%%

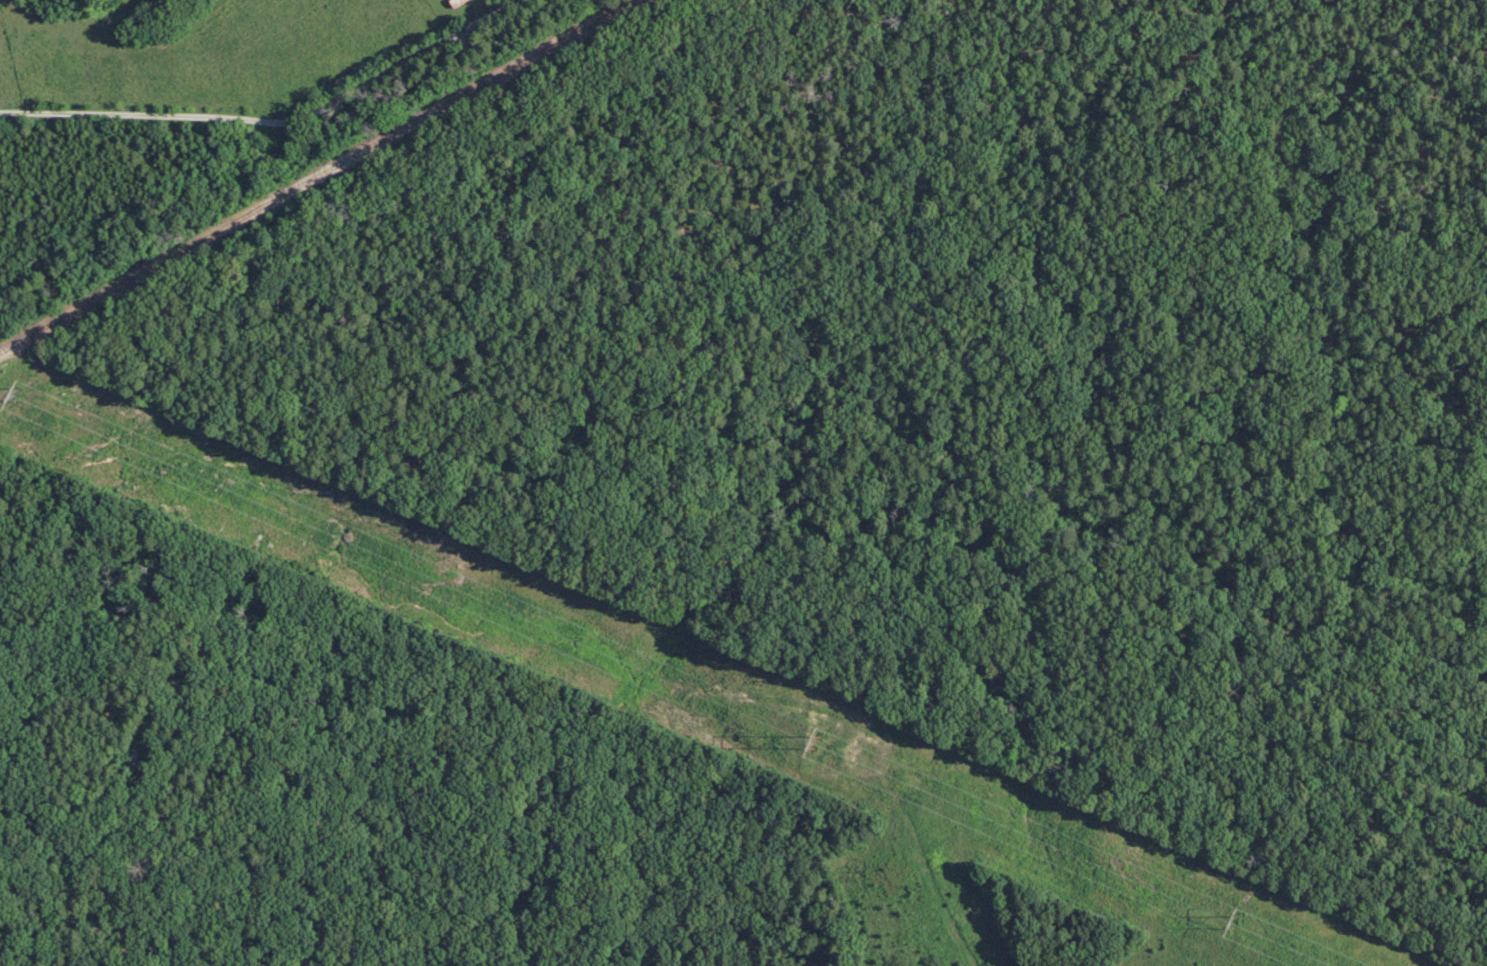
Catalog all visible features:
railway: (304, 168)
power tower: (12, 392)
power tower: (817, 741)
power tower: (1227, 917)

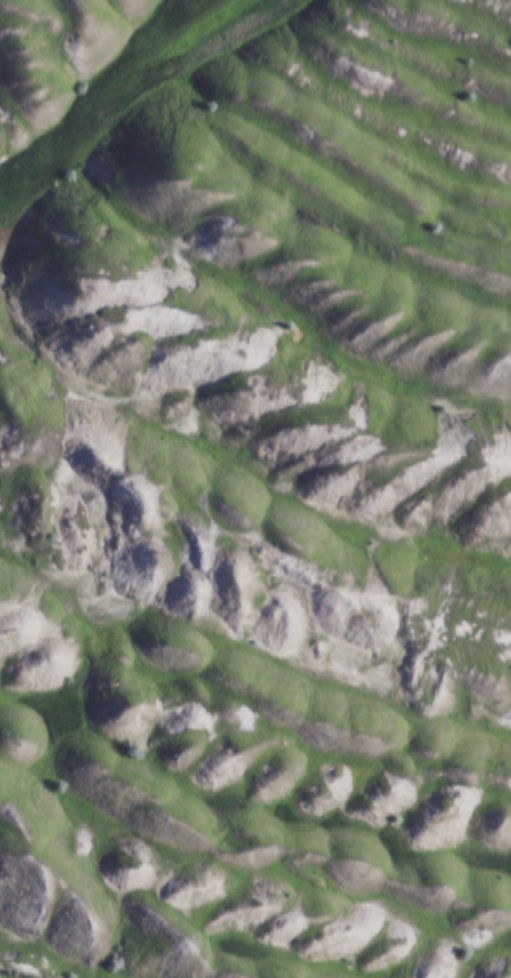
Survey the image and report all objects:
road: (120, 99)
quarry: (255, 489)

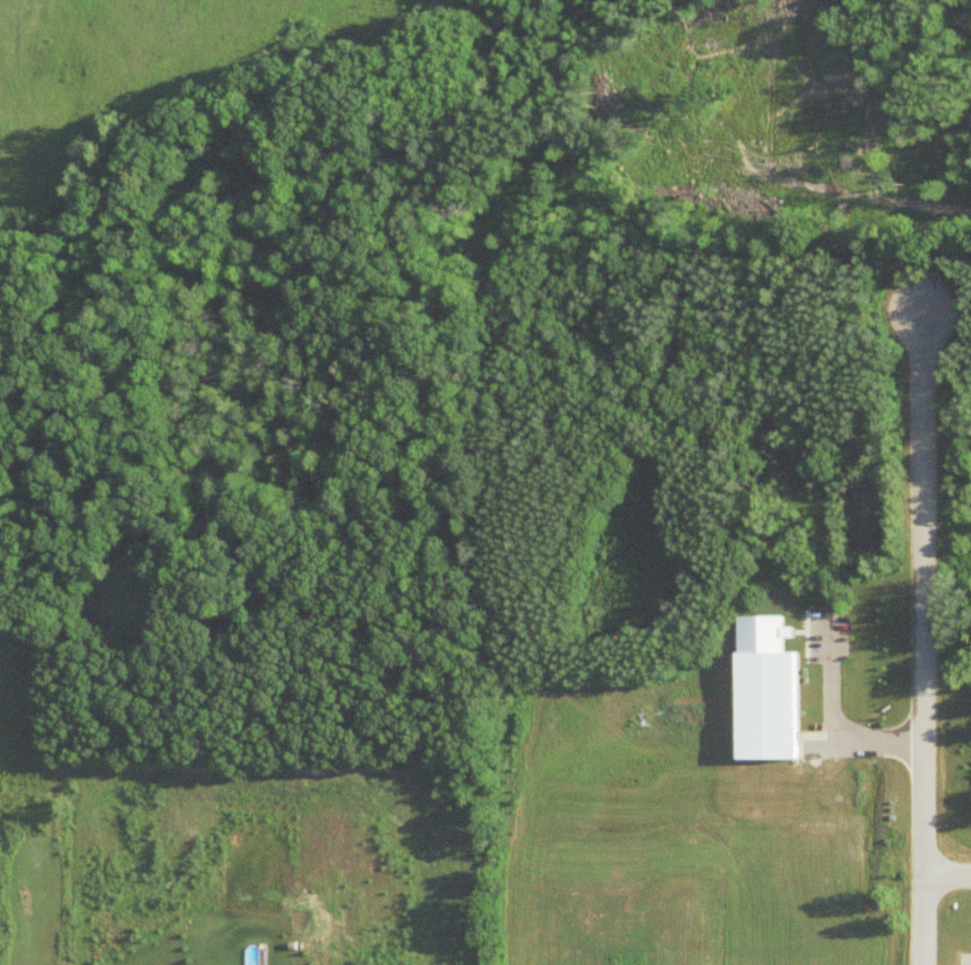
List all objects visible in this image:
road: (788, 177)
road: (917, 261)
road: (918, 636)
building: (765, 691)
road: (831, 714)
road: (945, 869)
parking lot: (965, 958)

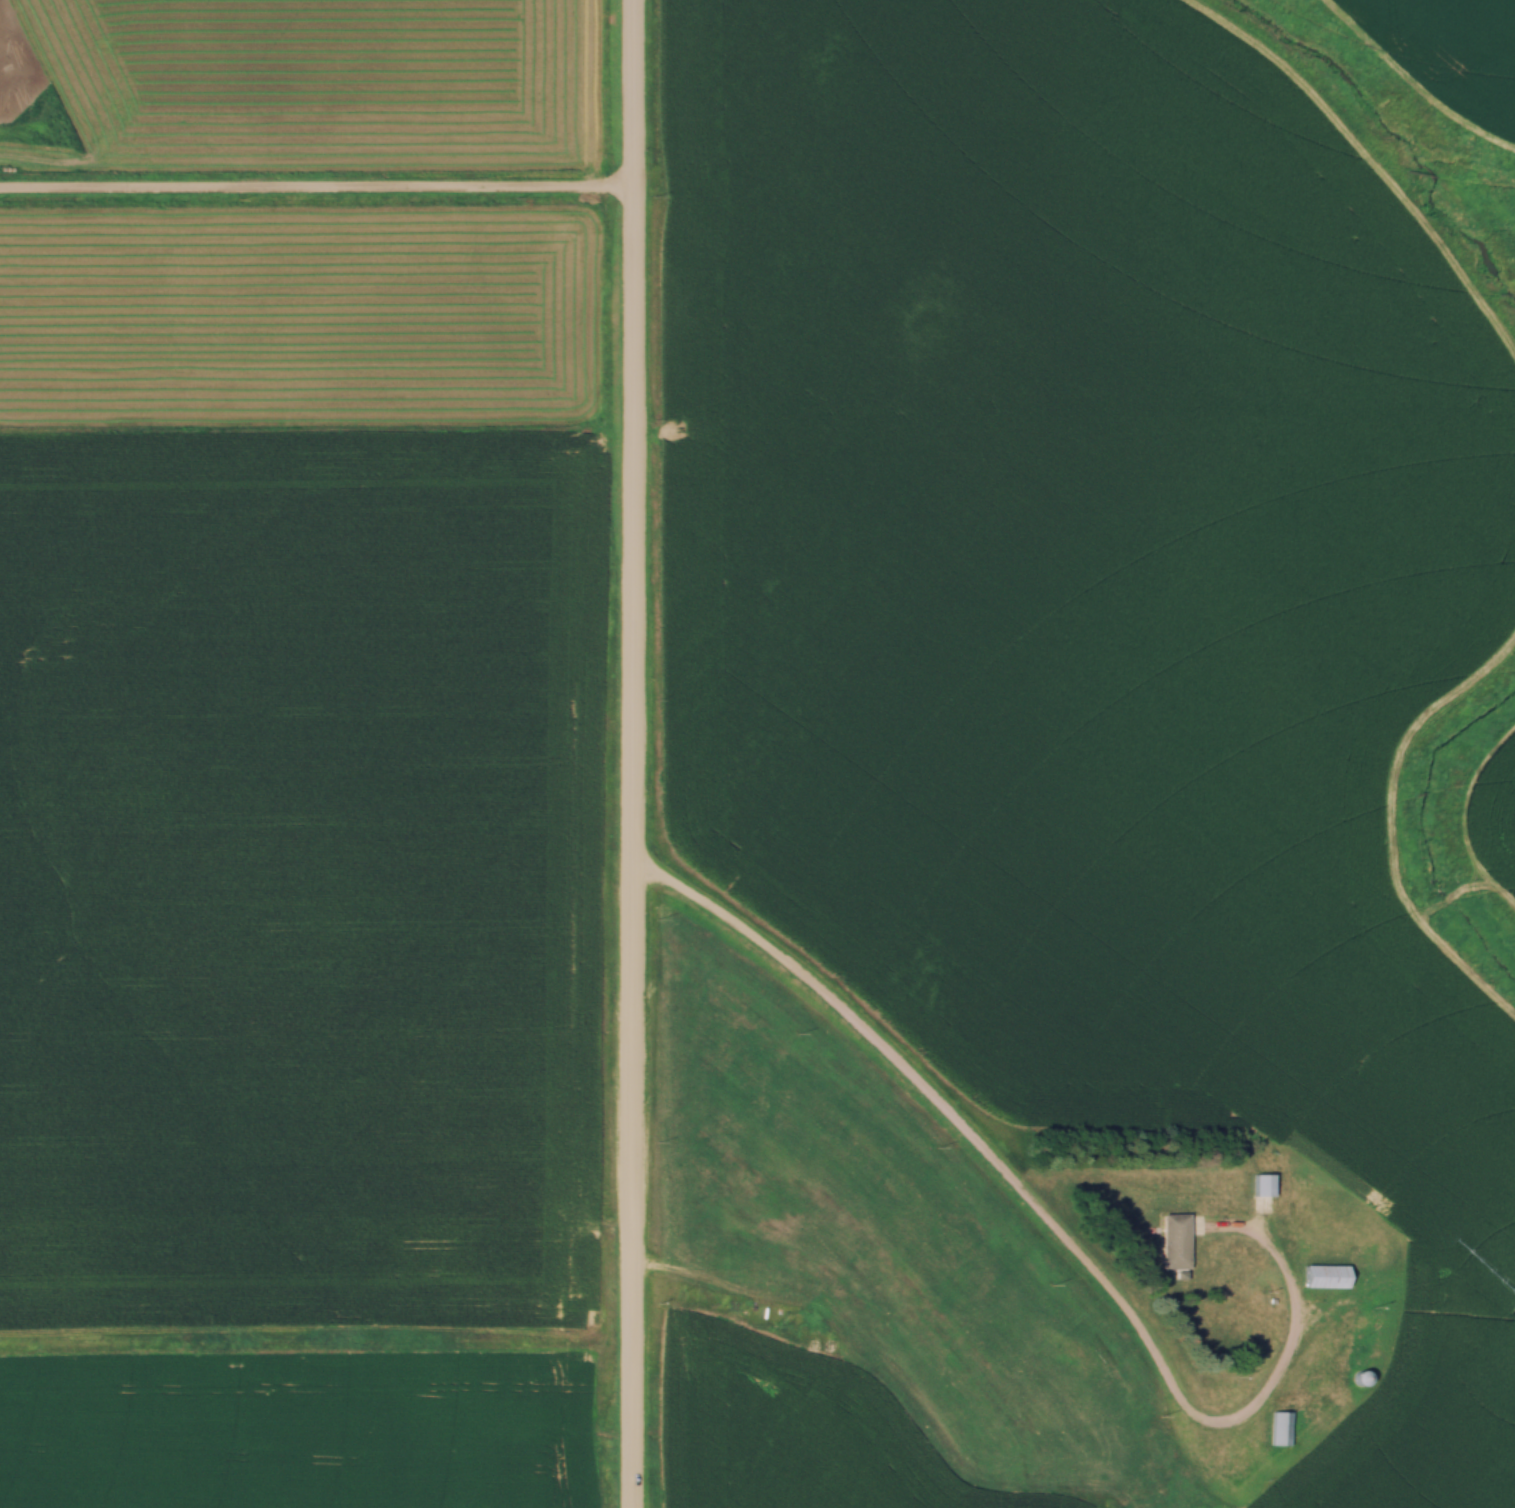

%%

* ACTIVITY: Return the data word for word without its pictures.

* ANSWER TO THIS TASK:
Catalog all visible features:
railway: (304, 168)
power tower: (12, 392)
power tower: (817, 741)
power tower: (1227, 917)

Survey the image and report all objects:
road: (120, 99)
quarry: (255, 489)

List all objects visible in this image:
road: (788, 177)
road: (917, 261)
road: (918, 636)
building: (765, 691)
road: (831, 714)
road: (945, 869)
parking lot: (965, 958)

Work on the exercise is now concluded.